**Work order**
Once you have located the line containing "blue mouse: 6 -> 8" in the material below, return it exactly along with each line after it through the line containing "yellow shoe: 1 -> 3".

**Entries shown**
----

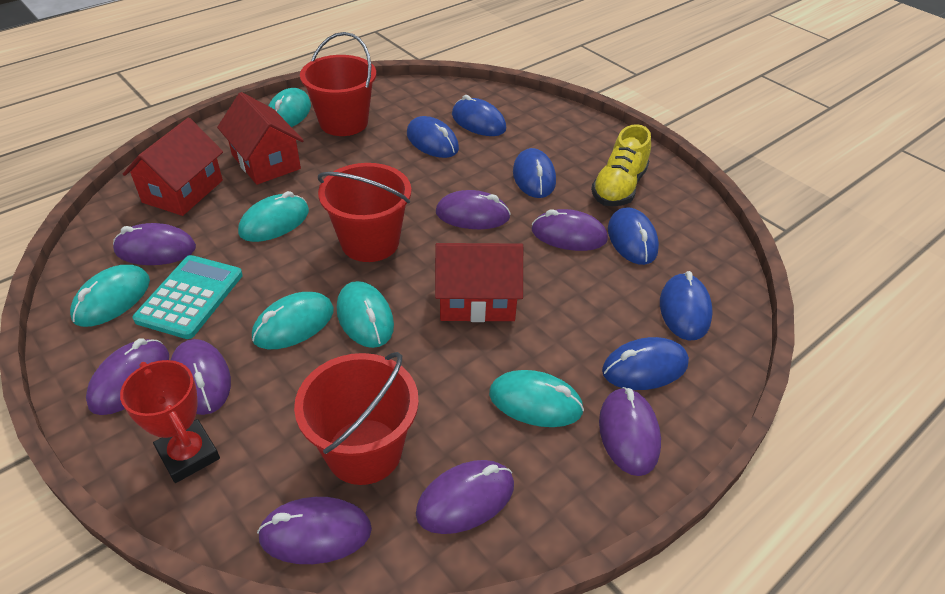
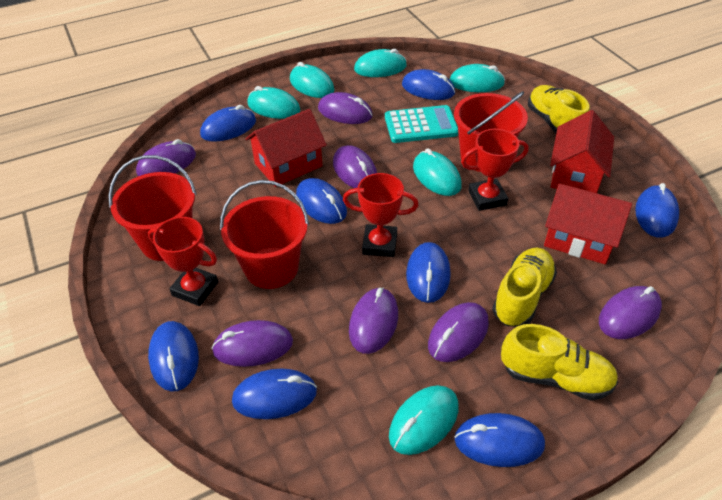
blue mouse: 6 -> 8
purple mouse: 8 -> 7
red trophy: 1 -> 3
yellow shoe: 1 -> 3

----

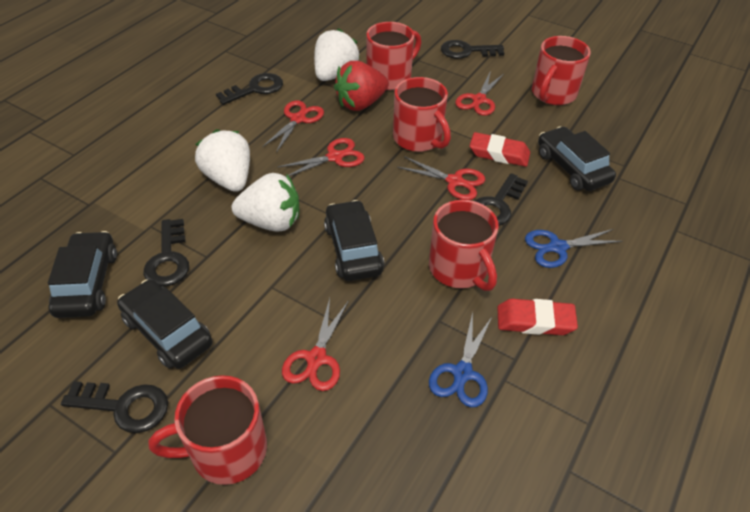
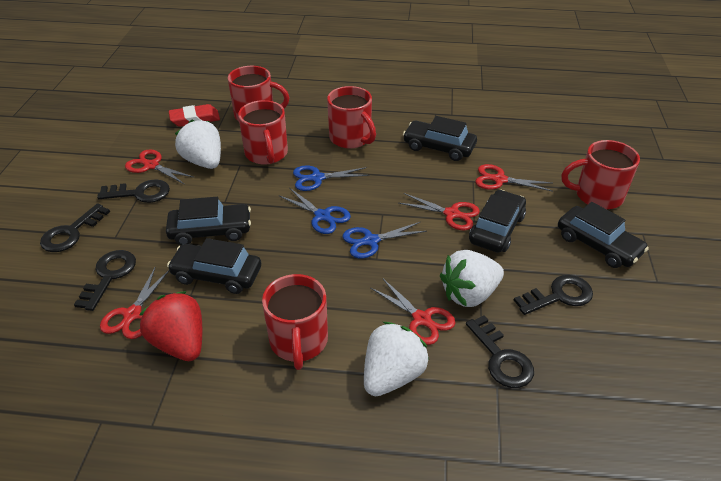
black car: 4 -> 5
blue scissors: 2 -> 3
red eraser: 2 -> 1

----

**Reply**
blue mouse: 6 -> 8
purple mouse: 8 -> 7
red trophy: 1 -> 3
yellow shoe: 1 -> 3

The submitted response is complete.